Every record must appear in your reply exactly as written.

Entries taken from a collection:
▬▬▬▬▬▬

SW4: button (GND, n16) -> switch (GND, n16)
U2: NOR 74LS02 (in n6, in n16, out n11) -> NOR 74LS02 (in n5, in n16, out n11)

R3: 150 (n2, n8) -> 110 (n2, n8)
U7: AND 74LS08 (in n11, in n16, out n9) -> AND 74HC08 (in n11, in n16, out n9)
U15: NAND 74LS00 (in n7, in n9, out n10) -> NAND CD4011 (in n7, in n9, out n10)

▬▬▬▬▬▬

Result of the exercise:
SW4: button (GND, n16) -> switch (GND, n16)
U2: NOR 74LS02 (in n6, in n16, out n11) -> NOR 74LS02 (in n5, in n16, out n11)

R3: 150 (n2, n8) -> 110 (n2, n8)
U7: AND 74LS08 (in n11, in n16, out n9) -> AND 74HC08 (in n11, in n16, out n9)
U15: NAND 74LS00 (in n7, in n9, out n10) -> NAND CD4011 (in n7, in n9, out n10)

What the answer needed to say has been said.